_Dataset entries_
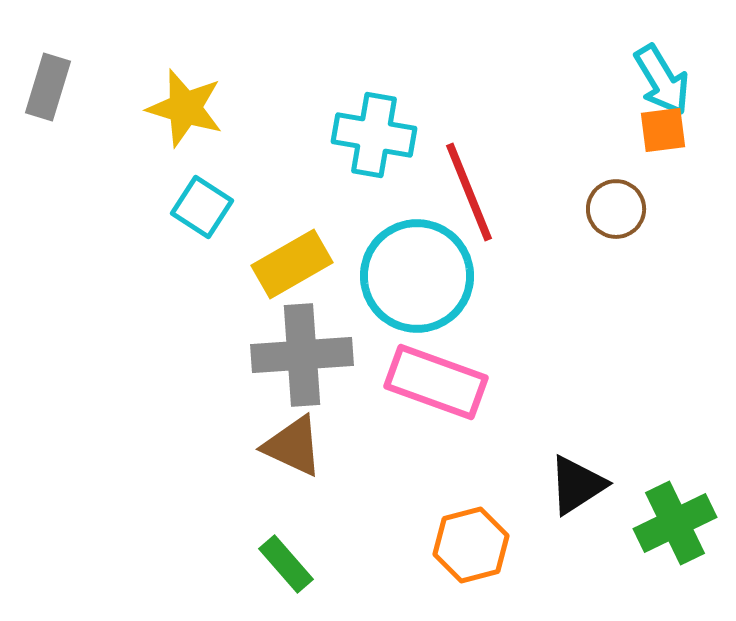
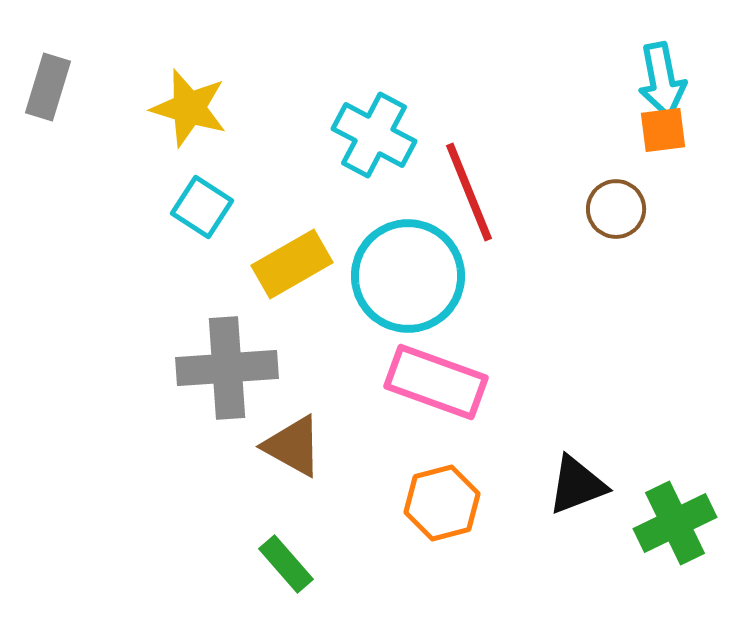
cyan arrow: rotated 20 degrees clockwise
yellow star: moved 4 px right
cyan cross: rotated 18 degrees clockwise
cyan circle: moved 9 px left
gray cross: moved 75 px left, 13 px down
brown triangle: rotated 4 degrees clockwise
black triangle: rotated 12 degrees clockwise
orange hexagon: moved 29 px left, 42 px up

_Instruction_
Update the items above by writing "px" as "pixels" wherever it appears, with every other word left as it is. Leave the pictures out of your answer.

_Answer to this problem_
cyan arrow: rotated 20 degrees clockwise
yellow star: moved 4 pixels right
cyan cross: rotated 18 degrees clockwise
cyan circle: moved 9 pixels left
gray cross: moved 75 pixels left, 13 pixels down
brown triangle: rotated 4 degrees clockwise
black triangle: rotated 12 degrees clockwise
orange hexagon: moved 29 pixels left, 42 pixels up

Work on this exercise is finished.